▶ DATA EXCERPTS
────────────────────────────────────────

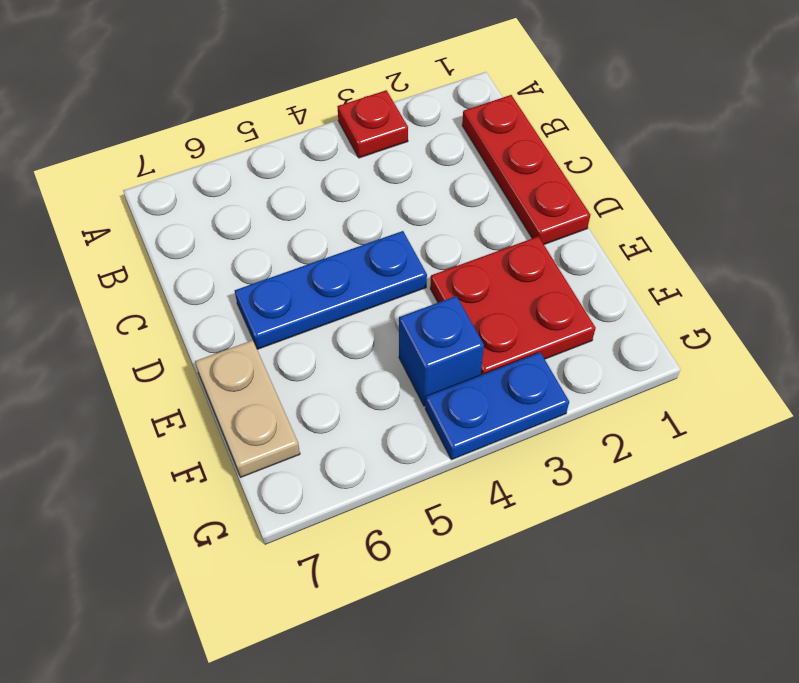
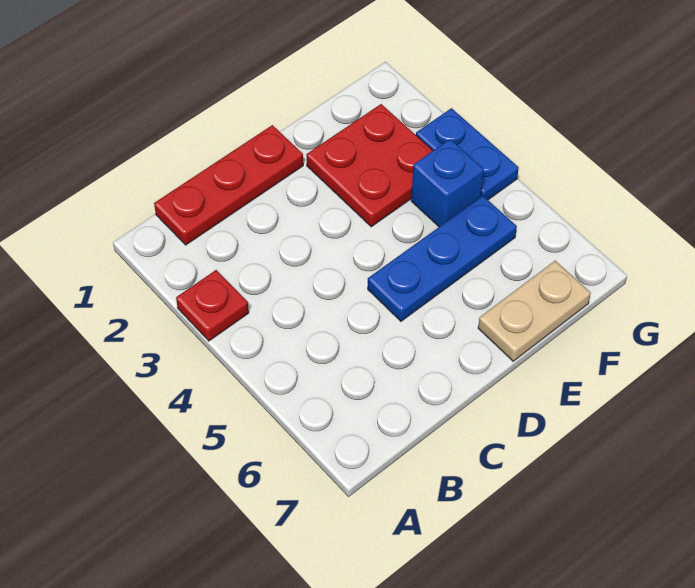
blue plate D4:D6 level 1 -> blue plate D5:F5 level 1

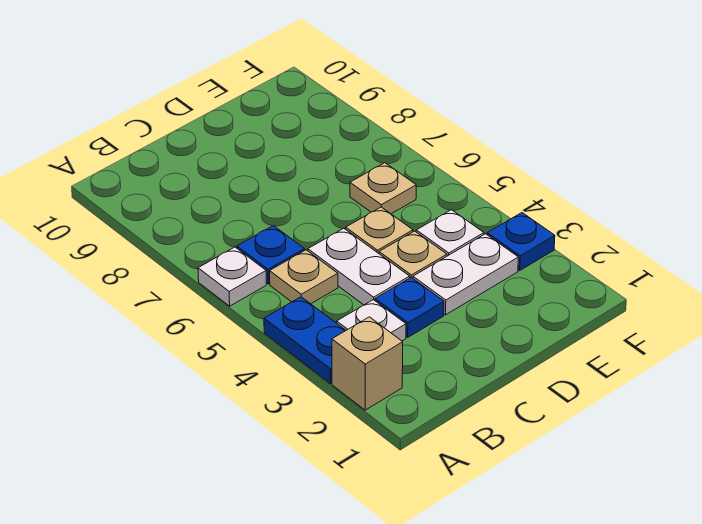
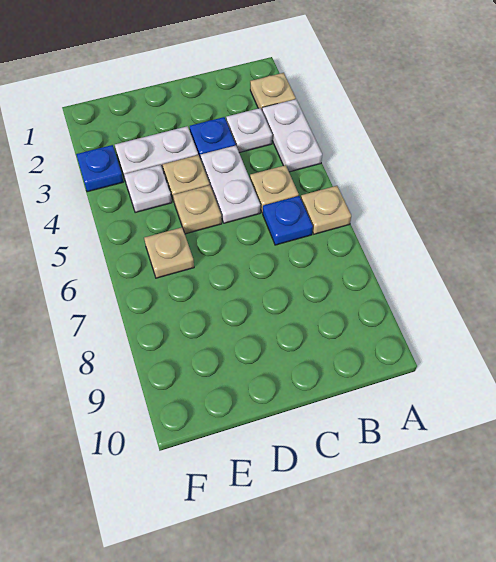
tan brick A2 level 1 -> tan plate A2 level 1
blue plate A3:A4 level 1 -> white plate A3:A4 level 1
white plate A6 level 1 -> tan plate A6 level 1

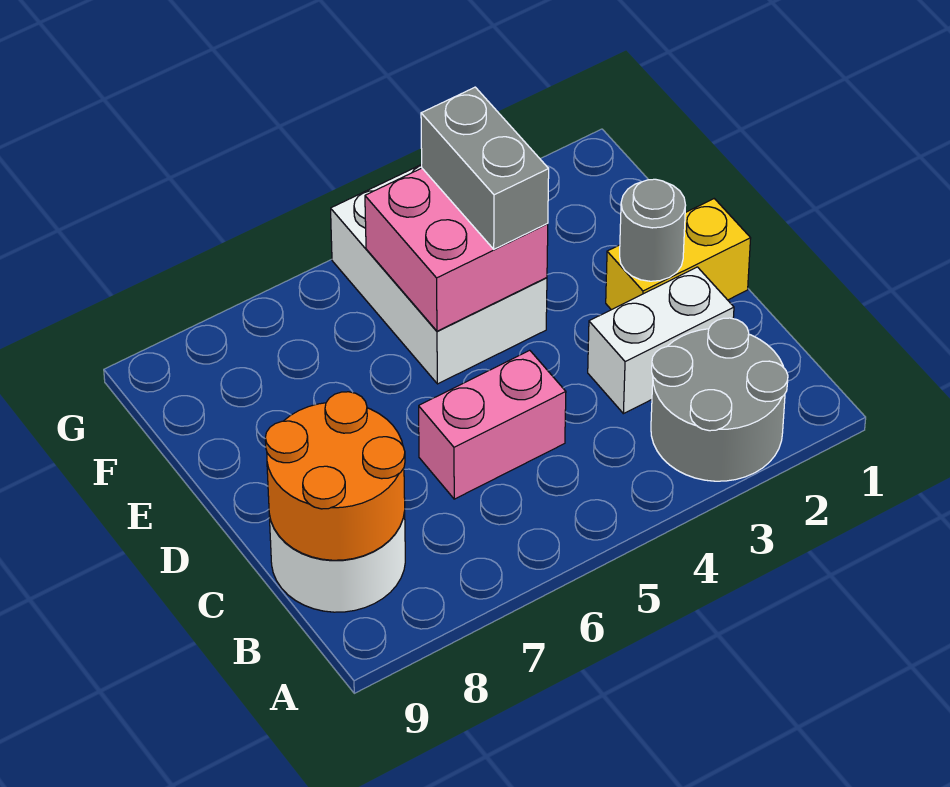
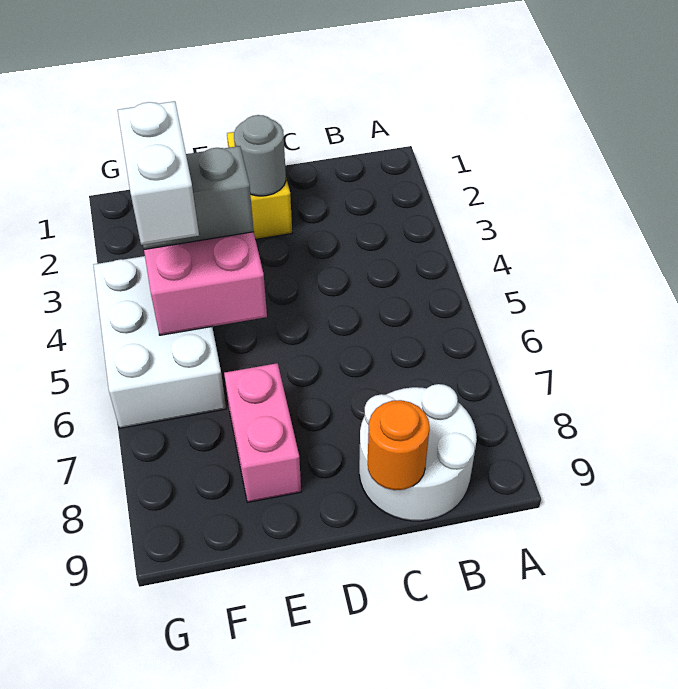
grey round brick A2:B3 level 1 -> none
orange round brick B8:C9 level 2 -> orange round brick C9 level 2
white brick C2:C3 level 1 -> white brick F4:F5 level 4
pink brick C5:C6 level 1 -> pink brick E7:E8 level 1
white brick E4:G5 level 1 -> white brick F4:G6 level 1

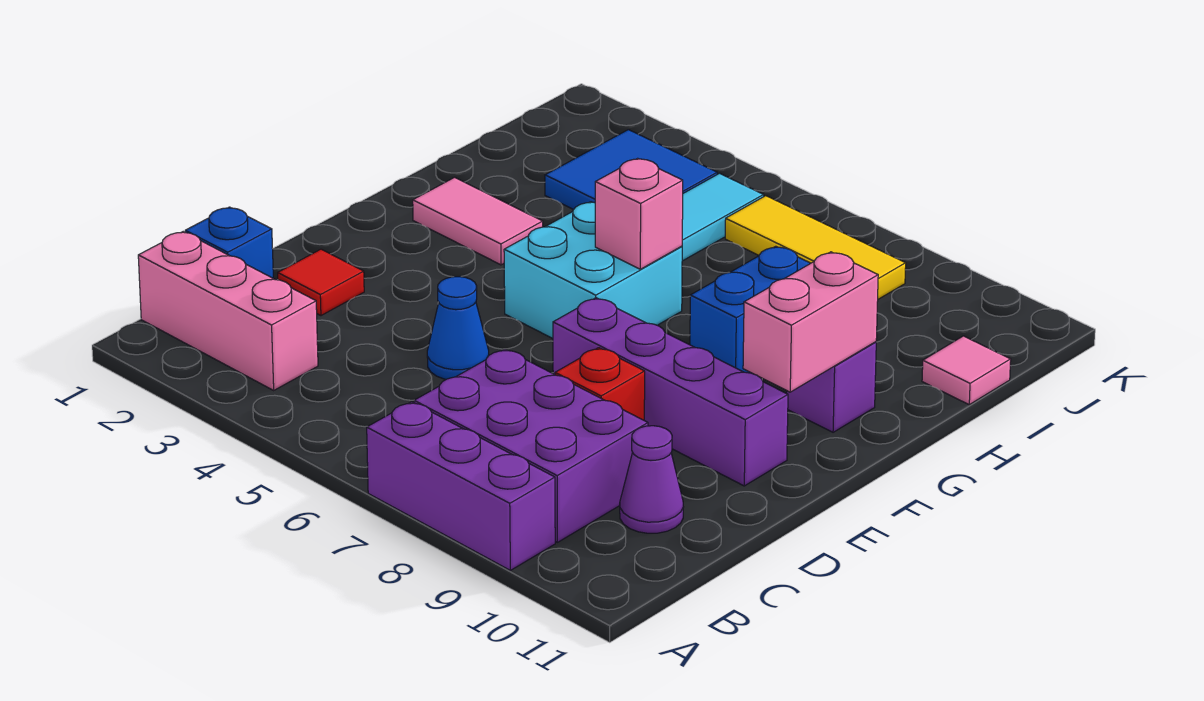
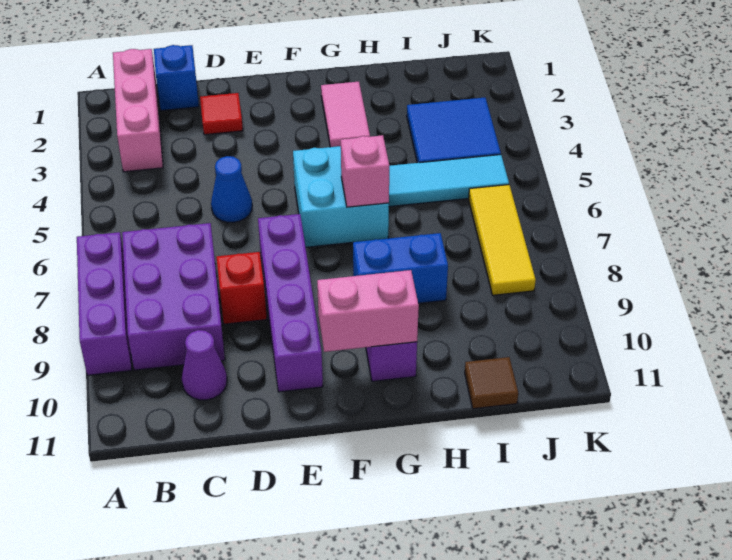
pink tile I11 level 1 -> brown tile I11 level 1

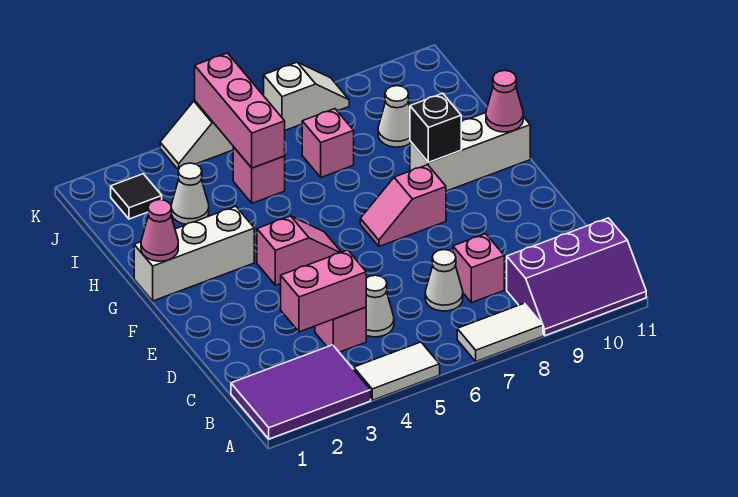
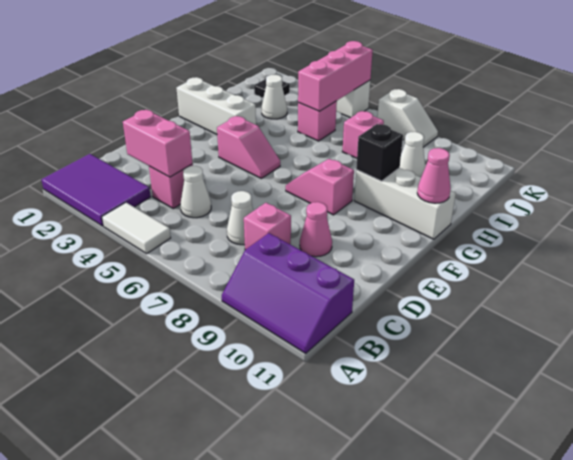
white tile A7:A8 level 1 -> none
pink cone G1 level 2 -> pink cone D9 level 1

────────────────────────────────────────

▶ WHAT YOU ARE ASKED TO DO
Pictures stay out, but everything else in the records must be output exactly.

▶ RESULT OF THE EXERCISE
blue plate D4:D6 level 1 -> blue plate D5:F5 level 1

tan brick A2 level 1 -> tan plate A2 level 1
blue plate A3:A4 level 1 -> white plate A3:A4 level 1
white plate A6 level 1 -> tan plate A6 level 1

grey round brick A2:B3 level 1 -> none
orange round brick B8:C9 level 2 -> orange round brick C9 level 2
white brick C2:C3 level 1 -> white brick F4:F5 level 4
pink brick C5:C6 level 1 -> pink brick E7:E8 level 1
white brick E4:G5 level 1 -> white brick F4:G6 level 1

pink tile I11 level 1 -> brown tile I11 level 1

white tile A7:A8 level 1 -> none
pink cone G1 level 2 -> pink cone D9 level 1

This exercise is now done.